+++ Records for this exercise

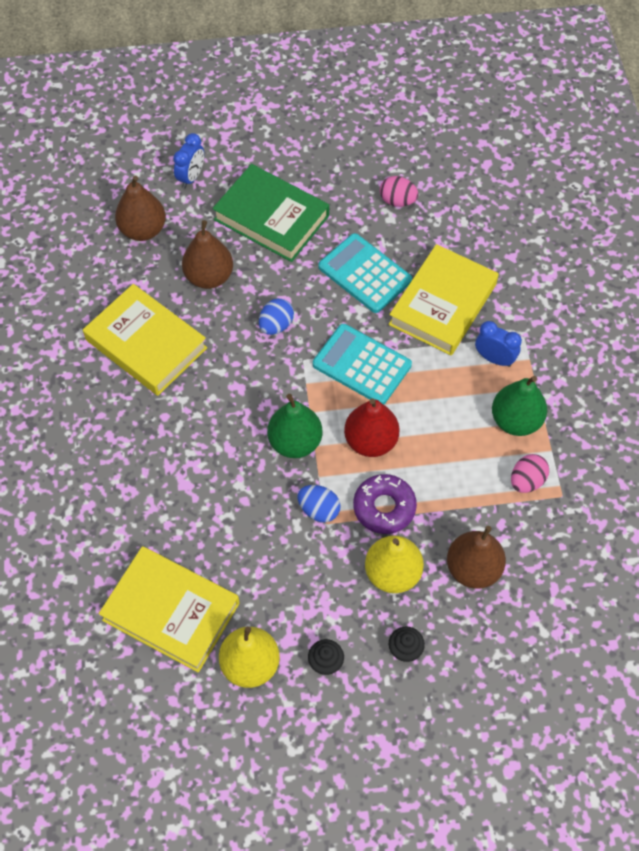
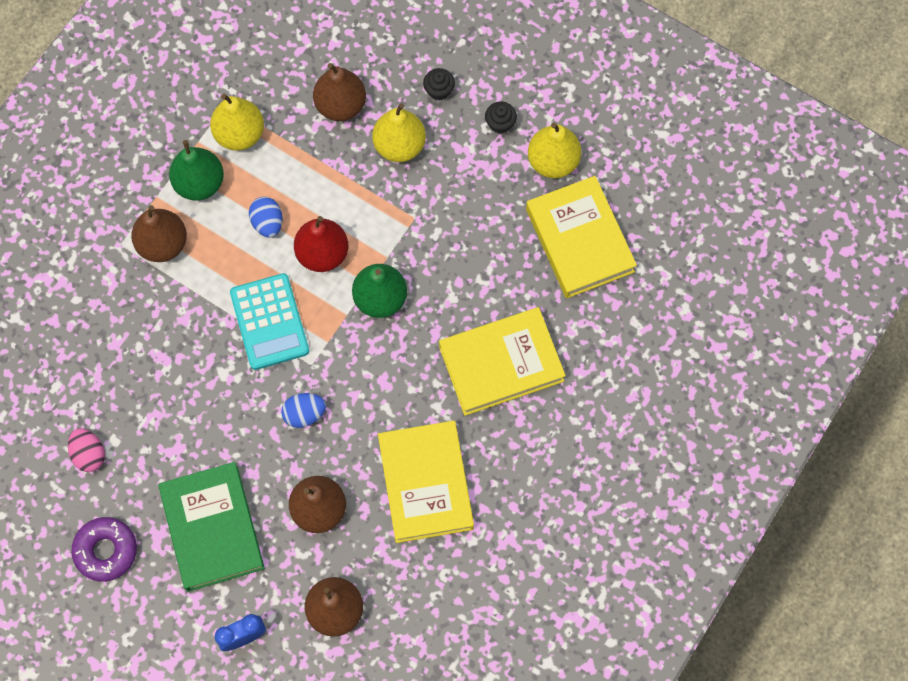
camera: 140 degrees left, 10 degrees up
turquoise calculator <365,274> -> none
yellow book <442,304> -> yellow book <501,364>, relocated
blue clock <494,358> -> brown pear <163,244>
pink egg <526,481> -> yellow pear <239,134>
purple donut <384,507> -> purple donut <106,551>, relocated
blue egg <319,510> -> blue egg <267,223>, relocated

++++++

◆ Task goal ◆
Copy the data word for word and omit every picture.

◆ Expected answer ◆
camera: 140 degrees left, 10 degrees up
turquoise calculator <365,274> -> none
yellow book <442,304> -> yellow book <501,364>, relocated
blue clock <494,358> -> brown pear <163,244>
pink egg <526,481> -> yellow pear <239,134>
purple donut <384,507> -> purple donut <106,551>, relocated
blue egg <319,510> -> blue egg <267,223>, relocated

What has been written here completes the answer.